▶ _What is required_
Could you please return each line of the data that has the word "glasses"?

▶ _Given records_
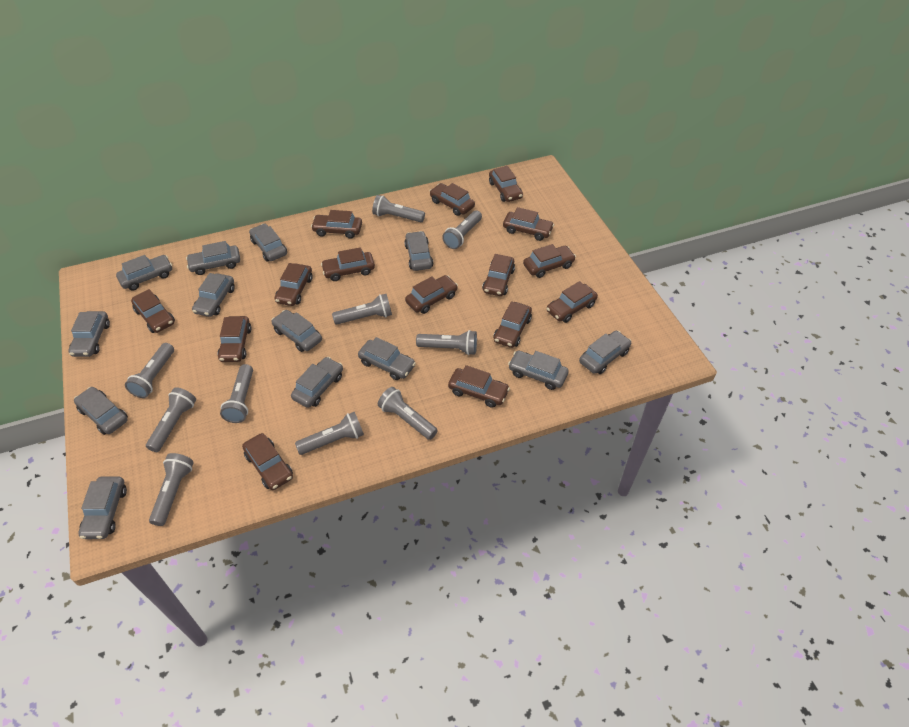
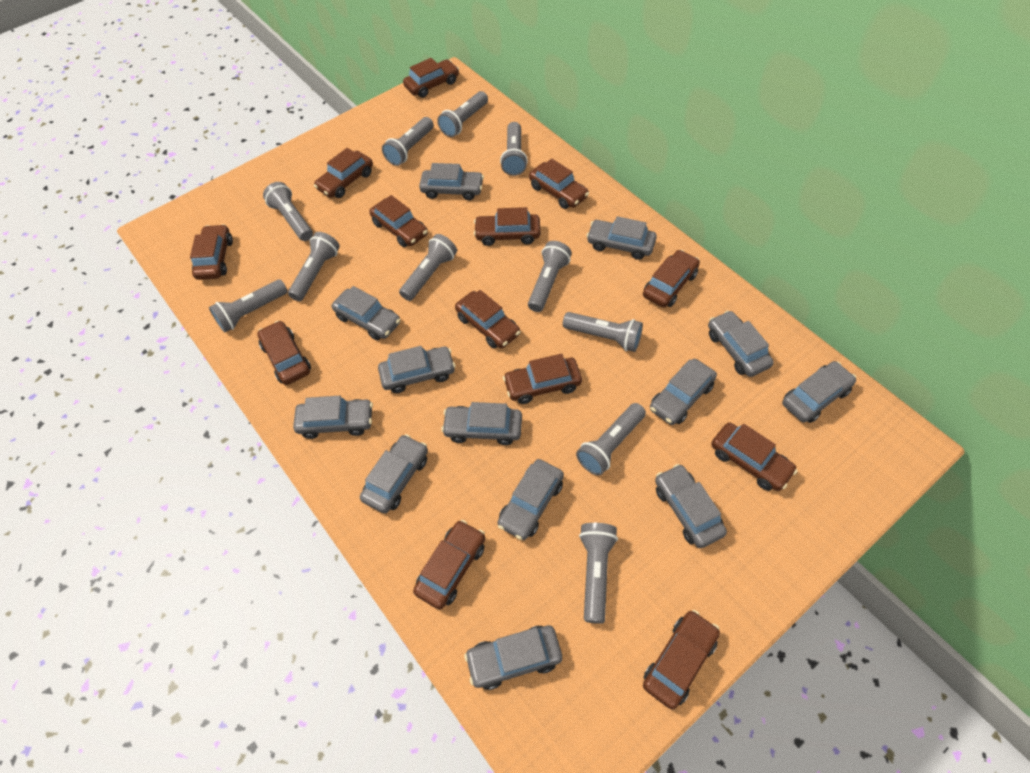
brown car: 15 -> 13
grey flashlight: 10 -> 11

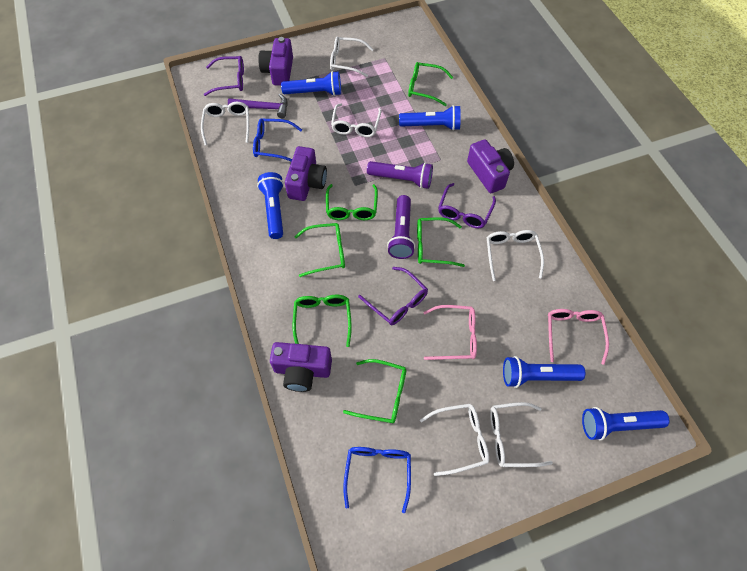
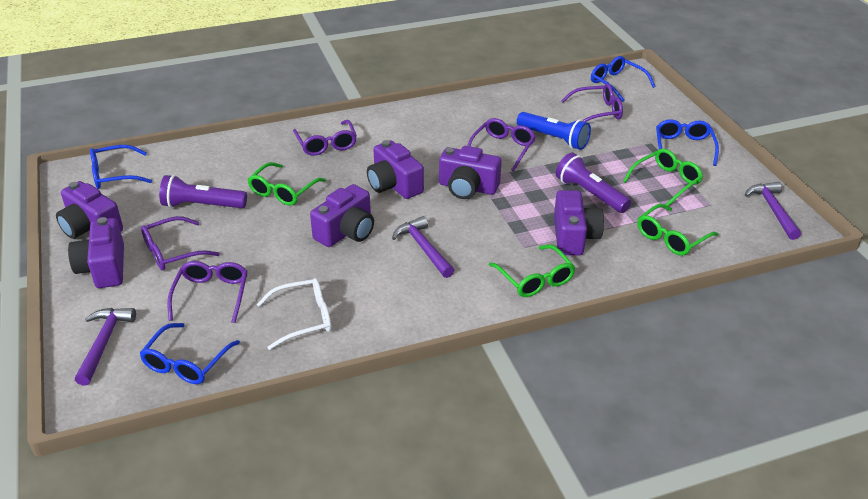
blue flashlight: 5 -> 1
blue glasses: 2 -> 4
green glasses: 6 -> 4
pink glasses: 2 -> 0
purple camera: 4 -> 6
purple glasses: 3 -> 5
purple hammer: 1 -> 3
white glasses: 6 -> 1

▶ _Answer to this task_
blue glasses: 2 -> 4
green glasses: 6 -> 4
pink glasses: 2 -> 0
purple glasses: 3 -> 5
white glasses: 6 -> 1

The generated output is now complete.